** Record extracts follows **

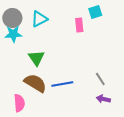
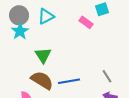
pink rectangle: (79, 25) -> (86, 22), turned -48
cyan star: (13, 34) -> (20, 31), turned -30

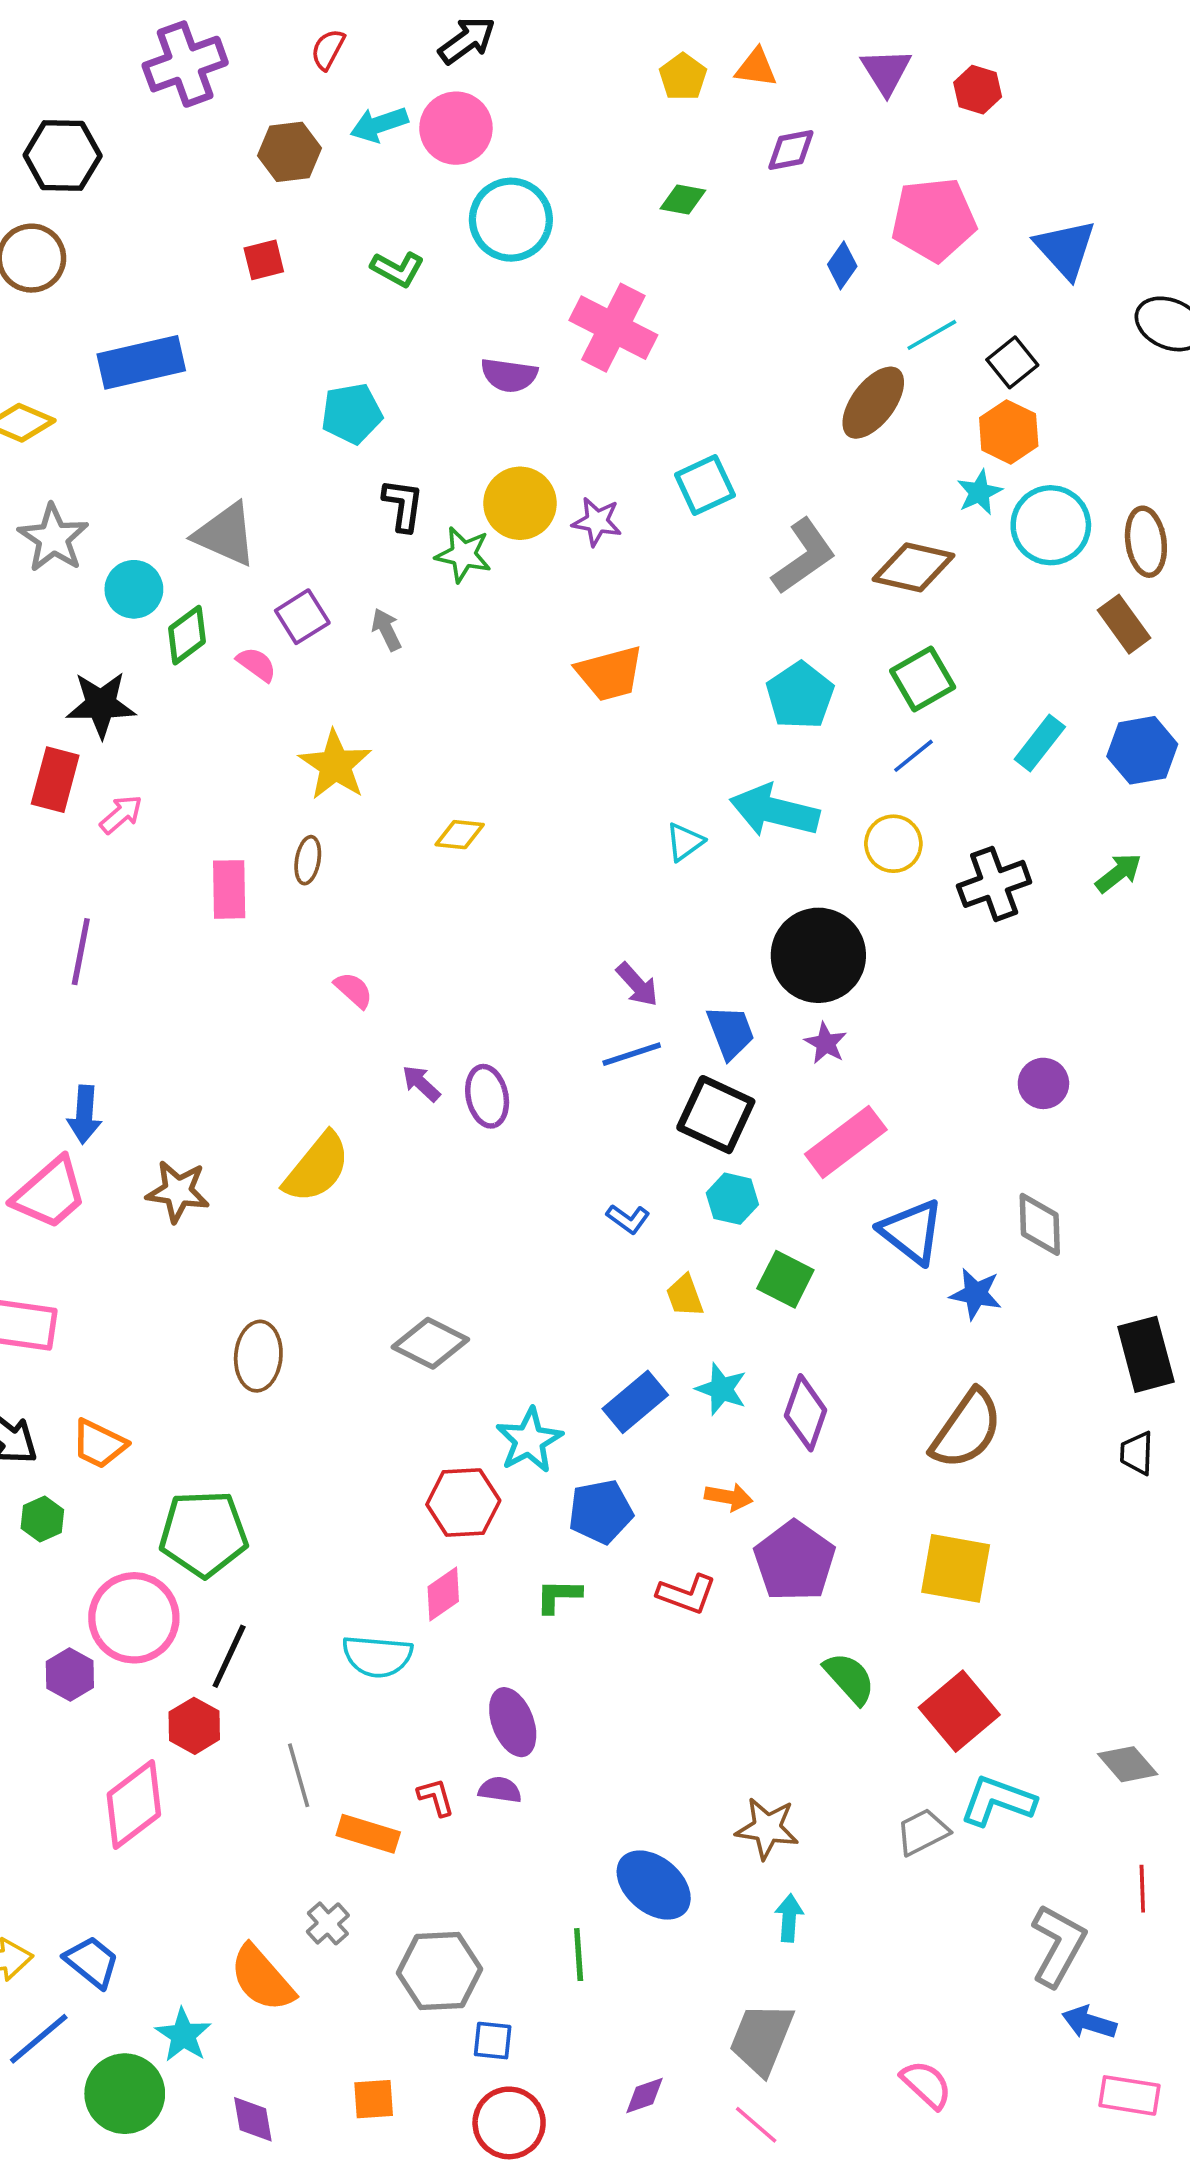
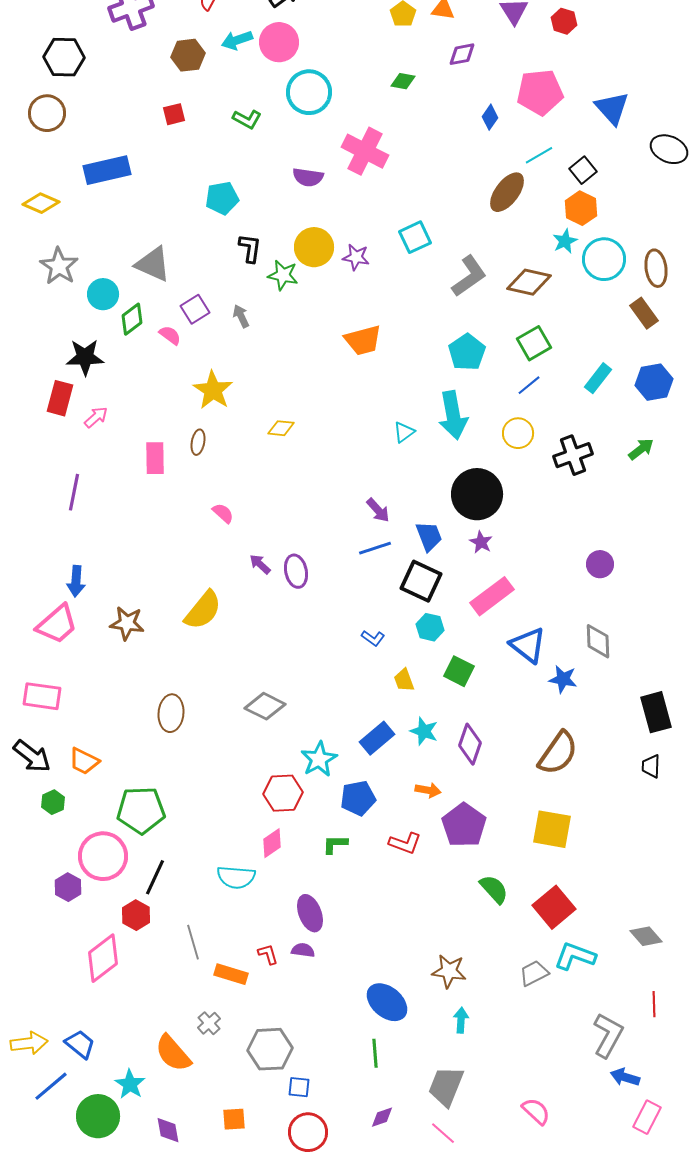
cyan arrow: (774, 811) -> (453, 415), turned -114
green line: (579, 1955) -> (375, 1053), moved
pink rectangle: (1129, 2095) -> (647, 1117), turned -72

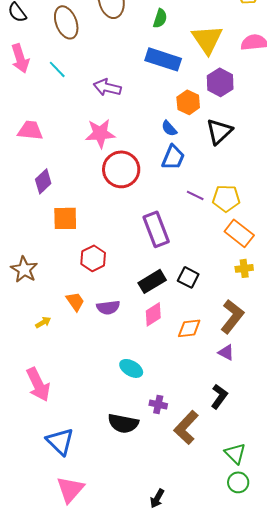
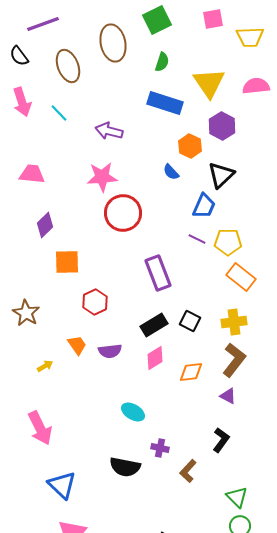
blue trapezoid: (173, 157) -> (204, 206), moved
yellow cross: (244, 268) -> (234, 322), moved, size x1.4
brown L-shape: (186, 427) -> (188, 471), size x0.7

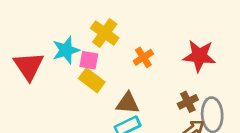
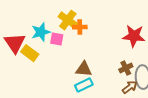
orange cross: (143, 57) -> (80, 27), moved, turned 32
yellow rectangle: (92, 80) -> (30, 53), moved

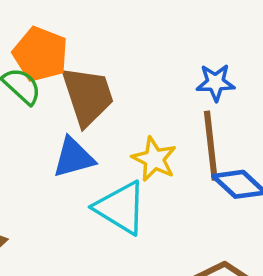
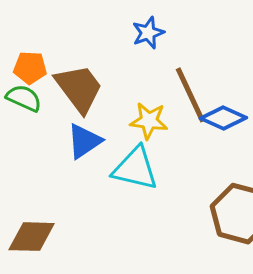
orange pentagon: (40, 54) -> (30, 68), size x0.7
blue star: (215, 83) -> (148, 33), moved

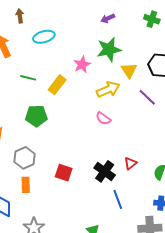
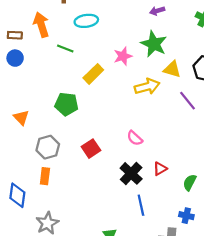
green star: (109, 49) -> (154, 44), turned 30
yellow triangle: (129, 70) -> (172, 69), turned -48
green line: (28, 78) -> (65, 48), moved
pink semicircle: (103, 118) -> (135, 138), moved
red square: (64, 173) -> (91, 149), moved, turned 30

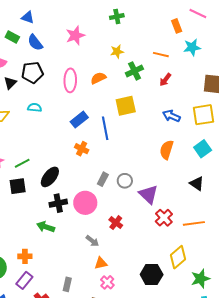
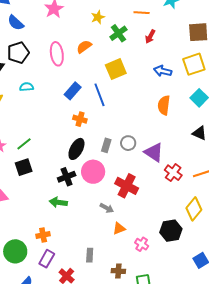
black ellipse: (50, 177) -> (76, 149), moved
red cross: (116, 223) -> (127, 186), size x1.6
pink cross: (107, 282) -> (142, 244), moved

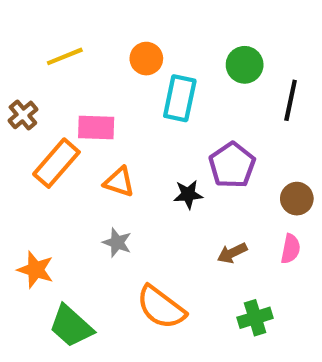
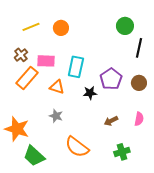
orange circle: (146, 59) -> (61, 28), moved
green circle: (245, 65) -> (125, 26), moved
cyan rectangle: (180, 98) -> (76, 67), moved
brown cross: (23, 115) -> (21, 55), moved
brown circle: (297, 199) -> (139, 83), moved
orange star: (36, 270) -> (17, 129), size x1.4

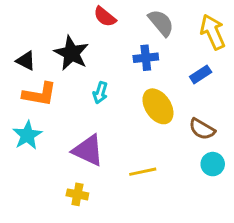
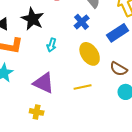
blue cross: (146, 58) -> (82, 22), turned -35
blue rectangle: (201, 74) -> (118, 33), size x1.5
yellow line: (143, 172) -> (83, 87), moved

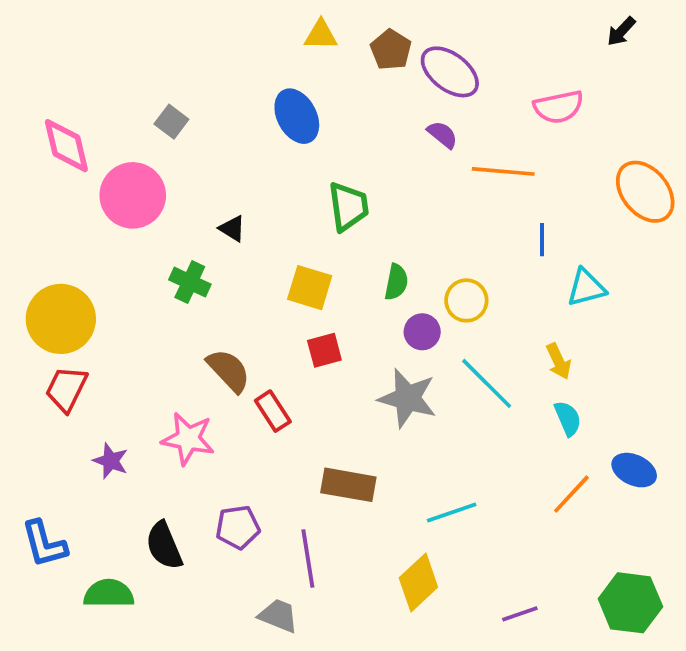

** End of Record extracts **

Try it: In the records above, find each line that mentions the string "yellow", then copy it.

Task response:
yellow cross: (244, 268) -> (234, 322), moved, size x1.4
yellow rectangle: (92, 80) -> (30, 53), moved
yellow triangle: (129, 70) -> (172, 69), turned -48
yellow line: (143, 172) -> (83, 87), moved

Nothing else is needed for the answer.